DIRECTIONS FOR THIS TASK: Take the data below. Output it exactly from its first line through the line containing "LED3 pin SIG: D10 -> D13".

Revision comparison data
····················
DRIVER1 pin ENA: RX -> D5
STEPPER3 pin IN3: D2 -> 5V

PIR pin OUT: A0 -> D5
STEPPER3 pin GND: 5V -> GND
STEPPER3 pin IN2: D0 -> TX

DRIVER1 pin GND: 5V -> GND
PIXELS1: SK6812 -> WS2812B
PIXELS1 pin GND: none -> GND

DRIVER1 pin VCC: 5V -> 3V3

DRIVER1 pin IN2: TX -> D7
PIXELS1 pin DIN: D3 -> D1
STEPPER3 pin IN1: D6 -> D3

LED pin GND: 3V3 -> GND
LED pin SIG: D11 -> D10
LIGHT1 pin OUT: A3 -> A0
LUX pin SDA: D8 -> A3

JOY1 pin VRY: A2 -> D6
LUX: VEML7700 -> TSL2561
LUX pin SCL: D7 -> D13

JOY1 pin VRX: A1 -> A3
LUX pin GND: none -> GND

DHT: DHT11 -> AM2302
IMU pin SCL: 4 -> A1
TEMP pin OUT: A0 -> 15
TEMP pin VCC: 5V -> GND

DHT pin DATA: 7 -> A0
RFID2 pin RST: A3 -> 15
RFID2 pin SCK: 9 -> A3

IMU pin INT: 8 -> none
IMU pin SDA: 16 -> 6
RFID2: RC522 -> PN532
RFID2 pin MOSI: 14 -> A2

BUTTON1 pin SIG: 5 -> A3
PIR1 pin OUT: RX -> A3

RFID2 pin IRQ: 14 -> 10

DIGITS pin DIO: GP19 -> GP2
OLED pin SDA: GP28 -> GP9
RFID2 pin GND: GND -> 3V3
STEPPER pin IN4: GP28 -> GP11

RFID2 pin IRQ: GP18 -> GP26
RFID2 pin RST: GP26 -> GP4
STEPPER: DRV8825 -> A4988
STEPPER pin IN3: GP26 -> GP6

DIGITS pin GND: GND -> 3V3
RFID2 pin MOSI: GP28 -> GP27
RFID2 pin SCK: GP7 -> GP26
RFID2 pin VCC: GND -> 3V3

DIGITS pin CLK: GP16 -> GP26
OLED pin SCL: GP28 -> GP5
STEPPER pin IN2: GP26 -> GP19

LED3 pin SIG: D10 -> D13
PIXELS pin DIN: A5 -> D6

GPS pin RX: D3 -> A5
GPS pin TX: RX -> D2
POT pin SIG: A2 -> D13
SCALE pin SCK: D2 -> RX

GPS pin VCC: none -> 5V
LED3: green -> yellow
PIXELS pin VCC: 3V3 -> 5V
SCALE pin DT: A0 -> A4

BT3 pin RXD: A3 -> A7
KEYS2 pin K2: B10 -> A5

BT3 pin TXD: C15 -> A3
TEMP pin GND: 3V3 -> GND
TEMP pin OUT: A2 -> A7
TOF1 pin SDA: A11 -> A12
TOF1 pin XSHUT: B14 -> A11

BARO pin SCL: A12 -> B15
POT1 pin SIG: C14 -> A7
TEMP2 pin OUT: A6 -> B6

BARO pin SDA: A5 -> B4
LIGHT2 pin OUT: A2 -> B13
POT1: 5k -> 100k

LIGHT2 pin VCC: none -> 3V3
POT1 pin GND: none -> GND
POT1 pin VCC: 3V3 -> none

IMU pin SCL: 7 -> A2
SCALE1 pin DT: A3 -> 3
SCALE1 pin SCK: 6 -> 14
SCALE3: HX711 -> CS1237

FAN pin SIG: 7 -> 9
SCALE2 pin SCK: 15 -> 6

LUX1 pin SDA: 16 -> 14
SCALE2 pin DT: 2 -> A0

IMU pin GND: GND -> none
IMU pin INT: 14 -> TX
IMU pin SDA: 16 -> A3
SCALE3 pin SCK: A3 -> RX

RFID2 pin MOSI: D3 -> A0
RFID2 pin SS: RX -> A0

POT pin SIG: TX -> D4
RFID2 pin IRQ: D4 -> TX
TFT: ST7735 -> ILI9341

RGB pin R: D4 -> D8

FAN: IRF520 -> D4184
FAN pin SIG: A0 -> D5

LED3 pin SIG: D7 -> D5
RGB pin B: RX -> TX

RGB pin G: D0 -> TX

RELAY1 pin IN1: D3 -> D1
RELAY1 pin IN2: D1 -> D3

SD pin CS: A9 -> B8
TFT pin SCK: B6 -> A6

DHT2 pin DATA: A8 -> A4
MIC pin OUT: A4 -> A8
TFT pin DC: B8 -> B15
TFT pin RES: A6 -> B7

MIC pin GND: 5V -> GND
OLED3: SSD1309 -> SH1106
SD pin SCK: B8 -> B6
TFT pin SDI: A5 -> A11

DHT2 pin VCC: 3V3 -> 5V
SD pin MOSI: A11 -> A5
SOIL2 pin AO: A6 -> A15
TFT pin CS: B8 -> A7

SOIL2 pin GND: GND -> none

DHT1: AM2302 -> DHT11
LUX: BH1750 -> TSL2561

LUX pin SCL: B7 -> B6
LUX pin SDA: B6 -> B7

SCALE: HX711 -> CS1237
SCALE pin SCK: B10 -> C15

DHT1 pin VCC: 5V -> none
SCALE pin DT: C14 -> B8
····················
RESULT FOR THIS TASK:
DRIVER1 pin ENA: RX -> D5
STEPPER3 pin IN3: D2 -> 5V

PIR pin OUT: A0 -> D5
STEPPER3 pin GND: 5V -> GND
STEPPER3 pin IN2: D0 -> TX

DRIVER1 pin GND: 5V -> GND
PIXELS1: SK6812 -> WS2812B
PIXELS1 pin GND: none -> GND

DRIVER1 pin VCC: 5V -> 3V3

DRIVER1 pin IN2: TX -> D7
PIXELS1 pin DIN: D3 -> D1
STEPPER3 pin IN1: D6 -> D3

LED pin GND: 3V3 -> GND
LED pin SIG: D11 -> D10
LIGHT1 pin OUT: A3 -> A0
LUX pin SDA: D8 -> A3

JOY1 pin VRY: A2 -> D6
LUX: VEML7700 -> TSL2561
LUX pin SCL: D7 -> D13

JOY1 pin VRX: A1 -> A3
LUX pin GND: none -> GND

DHT: DHT11 -> AM2302
IMU pin SCL: 4 -> A1
TEMP pin OUT: A0 -> 15
TEMP pin VCC: 5V -> GND

DHT pin DATA: 7 -> A0
RFID2 pin RST: A3 -> 15
RFID2 pin SCK: 9 -> A3

IMU pin INT: 8 -> none
IMU pin SDA: 16 -> 6
RFID2: RC522 -> PN532
RFID2 pin MOSI: 14 -> A2

BUTTON1 pin SIG: 5 -> A3
PIR1 pin OUT: RX -> A3

RFID2 pin IRQ: 14 -> 10

DIGITS pin DIO: GP19 -> GP2
OLED pin SDA: GP28 -> GP9
RFID2 pin GND: GND -> 3V3
STEPPER pin IN4: GP28 -> GP11

RFID2 pin IRQ: GP18 -> GP26
RFID2 pin RST: GP26 -> GP4
STEPPER: DRV8825 -> A4988
STEPPER pin IN3: GP26 -> GP6

DIGITS pin GND: GND -> 3V3
RFID2 pin MOSI: GP28 -> GP27
RFID2 pin SCK: GP7 -> GP26
RFID2 pin VCC: GND -> 3V3

DIGITS pin CLK: GP16 -> GP26
OLED pin SCL: GP28 -> GP5
STEPPER pin IN2: GP26 -> GP19

LED3 pin SIG: D10 -> D13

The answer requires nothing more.